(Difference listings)
◆ ◆ ◆

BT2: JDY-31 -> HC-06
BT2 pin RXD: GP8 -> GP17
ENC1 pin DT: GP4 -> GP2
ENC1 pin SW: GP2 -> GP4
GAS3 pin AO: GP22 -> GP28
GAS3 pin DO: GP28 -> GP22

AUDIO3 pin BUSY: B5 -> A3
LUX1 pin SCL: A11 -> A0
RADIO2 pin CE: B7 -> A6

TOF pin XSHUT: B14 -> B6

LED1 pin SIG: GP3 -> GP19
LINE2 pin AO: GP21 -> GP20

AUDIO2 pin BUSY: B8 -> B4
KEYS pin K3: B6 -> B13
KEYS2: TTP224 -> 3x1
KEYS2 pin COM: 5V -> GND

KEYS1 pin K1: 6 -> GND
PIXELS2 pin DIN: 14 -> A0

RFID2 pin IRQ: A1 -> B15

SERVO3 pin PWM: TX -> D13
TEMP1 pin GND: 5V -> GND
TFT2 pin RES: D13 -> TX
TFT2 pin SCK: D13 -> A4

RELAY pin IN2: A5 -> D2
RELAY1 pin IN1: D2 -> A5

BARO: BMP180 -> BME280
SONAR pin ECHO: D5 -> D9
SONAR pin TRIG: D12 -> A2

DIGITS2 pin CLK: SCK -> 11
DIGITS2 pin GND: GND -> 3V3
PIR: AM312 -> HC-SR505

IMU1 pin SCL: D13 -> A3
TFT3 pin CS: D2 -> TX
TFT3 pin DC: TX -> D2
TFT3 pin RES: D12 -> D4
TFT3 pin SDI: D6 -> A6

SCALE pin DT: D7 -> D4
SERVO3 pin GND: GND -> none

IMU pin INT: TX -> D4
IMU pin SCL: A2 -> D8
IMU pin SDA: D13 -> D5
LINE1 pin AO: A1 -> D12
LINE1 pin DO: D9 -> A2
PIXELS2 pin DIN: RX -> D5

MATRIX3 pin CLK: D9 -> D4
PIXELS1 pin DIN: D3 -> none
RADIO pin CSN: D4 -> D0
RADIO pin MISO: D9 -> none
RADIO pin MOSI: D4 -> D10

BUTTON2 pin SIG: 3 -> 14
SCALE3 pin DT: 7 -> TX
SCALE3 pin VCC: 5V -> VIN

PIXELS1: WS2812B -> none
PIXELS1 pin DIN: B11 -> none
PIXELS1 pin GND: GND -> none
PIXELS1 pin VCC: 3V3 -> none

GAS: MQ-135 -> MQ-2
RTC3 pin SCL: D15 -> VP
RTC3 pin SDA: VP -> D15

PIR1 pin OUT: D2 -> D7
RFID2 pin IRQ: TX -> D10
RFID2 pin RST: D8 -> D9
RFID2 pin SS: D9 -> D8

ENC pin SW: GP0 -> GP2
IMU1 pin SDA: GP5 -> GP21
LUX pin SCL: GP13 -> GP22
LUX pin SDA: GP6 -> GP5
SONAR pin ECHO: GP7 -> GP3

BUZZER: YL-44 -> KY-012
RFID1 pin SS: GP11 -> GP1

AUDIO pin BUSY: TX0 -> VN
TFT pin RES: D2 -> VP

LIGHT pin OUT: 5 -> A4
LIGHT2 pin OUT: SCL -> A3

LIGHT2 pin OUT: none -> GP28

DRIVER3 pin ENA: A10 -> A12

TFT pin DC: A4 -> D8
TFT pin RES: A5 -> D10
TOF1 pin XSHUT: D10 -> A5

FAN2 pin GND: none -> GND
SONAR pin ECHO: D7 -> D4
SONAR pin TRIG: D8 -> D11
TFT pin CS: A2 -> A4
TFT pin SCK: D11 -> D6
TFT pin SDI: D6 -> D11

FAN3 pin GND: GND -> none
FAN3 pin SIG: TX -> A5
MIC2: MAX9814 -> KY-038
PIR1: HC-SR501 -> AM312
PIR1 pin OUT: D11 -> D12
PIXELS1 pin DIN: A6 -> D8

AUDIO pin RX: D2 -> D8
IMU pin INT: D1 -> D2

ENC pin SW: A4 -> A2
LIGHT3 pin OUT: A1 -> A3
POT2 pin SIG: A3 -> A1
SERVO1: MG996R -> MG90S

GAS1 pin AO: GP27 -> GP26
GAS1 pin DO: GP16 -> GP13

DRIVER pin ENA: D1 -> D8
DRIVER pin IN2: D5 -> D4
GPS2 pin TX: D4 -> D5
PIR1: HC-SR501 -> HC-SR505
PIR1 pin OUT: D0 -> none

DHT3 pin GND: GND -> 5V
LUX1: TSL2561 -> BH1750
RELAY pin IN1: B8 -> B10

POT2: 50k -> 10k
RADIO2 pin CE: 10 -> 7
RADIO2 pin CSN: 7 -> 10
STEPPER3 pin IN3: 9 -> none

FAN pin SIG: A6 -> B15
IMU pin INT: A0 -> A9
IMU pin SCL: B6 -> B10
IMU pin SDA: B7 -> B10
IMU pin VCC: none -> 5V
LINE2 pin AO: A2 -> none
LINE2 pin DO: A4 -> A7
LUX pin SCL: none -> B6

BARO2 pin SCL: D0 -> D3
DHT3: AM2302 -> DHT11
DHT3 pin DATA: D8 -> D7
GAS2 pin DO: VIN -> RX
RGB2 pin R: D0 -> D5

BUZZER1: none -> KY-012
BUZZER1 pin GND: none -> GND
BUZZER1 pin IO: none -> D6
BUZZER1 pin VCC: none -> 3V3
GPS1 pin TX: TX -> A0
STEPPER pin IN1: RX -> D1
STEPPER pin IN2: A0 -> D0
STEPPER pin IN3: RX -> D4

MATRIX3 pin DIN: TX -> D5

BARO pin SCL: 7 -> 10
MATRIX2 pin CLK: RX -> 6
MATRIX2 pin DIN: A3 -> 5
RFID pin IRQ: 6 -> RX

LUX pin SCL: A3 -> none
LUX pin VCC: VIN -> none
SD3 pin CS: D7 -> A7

◆ ◆ ◆

**Directions for this task:**
Transcribe each entry precisely, missing none.

**Answer section:**
BT2: JDY-31 -> HC-06
BT2 pin RXD: GP8 -> GP17
ENC1 pin DT: GP4 -> GP2
ENC1 pin SW: GP2 -> GP4
GAS3 pin AO: GP22 -> GP28
GAS3 pin DO: GP28 -> GP22

AUDIO3 pin BUSY: B5 -> A3
LUX1 pin SCL: A11 -> A0
RADIO2 pin CE: B7 -> A6

TOF pin XSHUT: B14 -> B6

LED1 pin SIG: GP3 -> GP19
LINE2 pin AO: GP21 -> GP20

AUDIO2 pin BUSY: B8 -> B4
KEYS pin K3: B6 -> B13
KEYS2: TTP224 -> 3x1
KEYS2 pin COM: 5V -> GND

KEYS1 pin K1: 6 -> GND
PIXELS2 pin DIN: 14 -> A0

RFID2 pin IRQ: A1 -> B15

SERVO3 pin PWM: TX -> D13
TEMP1 pin GND: 5V -> GND
TFT2 pin RES: D13 -> TX
TFT2 pin SCK: D13 -> A4

RELAY pin IN2: A5 -> D2
RELAY1 pin IN1: D2 -> A5

BARO: BMP180 -> BME280
SONAR pin ECHO: D5 -> D9
SONAR pin TRIG: D12 -> A2

DIGITS2 pin CLK: SCK -> 11
DIGITS2 pin GND: GND -> 3V3
PIR: AM312 -> HC-SR505

IMU1 pin SCL: D13 -> A3
TFT3 pin CS: D2 -> TX
TFT3 pin DC: TX -> D2
TFT3 pin RES: D12 -> D4
TFT3 pin SDI: D6 -> A6

SCALE pin DT: D7 -> D4
SERVO3 pin GND: GND -> none

IMU pin INT: TX -> D4
IMU pin SCL: A2 -> D8
IMU pin SDA: D13 -> D5
LINE1 pin AO: A1 -> D12
LINE1 pin DO: D9 -> A2
PIXELS2 pin DIN: RX -> D5

MATRIX3 pin CLK: D9 -> D4
PIXELS1 pin DIN: D3 -> none
RADIO pin CSN: D4 -> D0
RADIO pin MISO: D9 -> none
RADIO pin MOSI: D4 -> D10

BUTTON2 pin SIG: 3 -> 14
SCALE3 pin DT: 7 -> TX
SCALE3 pin VCC: 5V -> VIN

PIXELS1: WS2812B -> none
PIXELS1 pin DIN: B11 -> none
PIXELS1 pin GND: GND -> none
PIXELS1 pin VCC: 3V3 -> none

GAS: MQ-135 -> MQ-2
RTC3 pin SCL: D15 -> VP
RTC3 pin SDA: VP -> D15

PIR1 pin OUT: D2 -> D7
RFID2 pin IRQ: TX -> D10
RFID2 pin RST: D8 -> D9
RFID2 pin SS: D9 -> D8

ENC pin SW: GP0 -> GP2
IMU1 pin SDA: GP5 -> GP21
LUX pin SCL: GP13 -> GP22
LUX pin SDA: GP6 -> GP5
SONAR pin ECHO: GP7 -> GP3

BUZZER: YL-44 -> KY-012
RFID1 pin SS: GP11 -> GP1

AUDIO pin BUSY: TX0 -> VN
TFT pin RES: D2 -> VP

LIGHT pin OUT: 5 -> A4
LIGHT2 pin OUT: SCL -> A3

LIGHT2 pin OUT: none -> GP28

DRIVER3 pin ENA: A10 -> A12

TFT pin DC: A4 -> D8
TFT pin RES: A5 -> D10
TOF1 pin XSHUT: D10 -> A5

FAN2 pin GND: none -> GND
SONAR pin ECHO: D7 -> D4
SONAR pin TRIG: D8 -> D11
TFT pin CS: A2 -> A4
TFT pin SCK: D11 -> D6
TFT pin SDI: D6 -> D11

FAN3 pin GND: GND -> none
FAN3 pin SIG: TX -> A5
MIC2: MAX9814 -> KY-038
PIR1: HC-SR501 -> AM312
PIR1 pin OUT: D11 -> D12
PIXELS1 pin DIN: A6 -> D8

AUDIO pin RX: D2 -> D8
IMU pin INT: D1 -> D2

ENC pin SW: A4 -> A2
LIGHT3 pin OUT: A1 -> A3
POT2 pin SIG: A3 -> A1
SERVO1: MG996R -> MG90S

GAS1 pin AO: GP27 -> GP26
GAS1 pin DO: GP16 -> GP13

DRIVER pin ENA: D1 -> D8
DRIVER pin IN2: D5 -> D4
GPS2 pin TX: D4 -> D5
PIR1: HC-SR501 -> HC-SR505
PIR1 pin OUT: D0 -> none

DHT3 pin GND: GND -> 5V
LUX1: TSL2561 -> BH1750
RELAY pin IN1: B8 -> B10

POT2: 50k -> 10k
RADIO2 pin CE: 10 -> 7
RADIO2 pin CSN: 7 -> 10
STEPPER3 pin IN3: 9 -> none

FAN pin SIG: A6 -> B15
IMU pin INT: A0 -> A9
IMU pin SCL: B6 -> B10
IMU pin SDA: B7 -> B10
IMU pin VCC: none -> 5V
LINE2 pin AO: A2 -> none
LINE2 pin DO: A4 -> A7
LUX pin SCL: none -> B6

BARO2 pin SCL: D0 -> D3
DHT3: AM2302 -> DHT11
DHT3 pin DATA: D8 -> D7
GAS2 pin DO: VIN -> RX
RGB2 pin R: D0 -> D5

BUZZER1: none -> KY-012
BUZZER1 pin GND: none -> GND
BUZZER1 pin IO: none -> D6
BUZZER1 pin VCC: none -> 3V3
GPS1 pin TX: TX -> A0
STEPPER pin IN1: RX -> D1
STEPPER pin IN2: A0 -> D0
STEPPER pin IN3: RX -> D4

MATRIX3 pin DIN: TX -> D5

BARO pin SCL: 7 -> 10
MATRIX2 pin CLK: RX -> 6
MATRIX2 pin DIN: A3 -> 5
RFID pin IRQ: 6 -> RX

LUX pin SCL: A3 -> none
LUX pin VCC: VIN -> none
SD3 pin CS: D7 -> A7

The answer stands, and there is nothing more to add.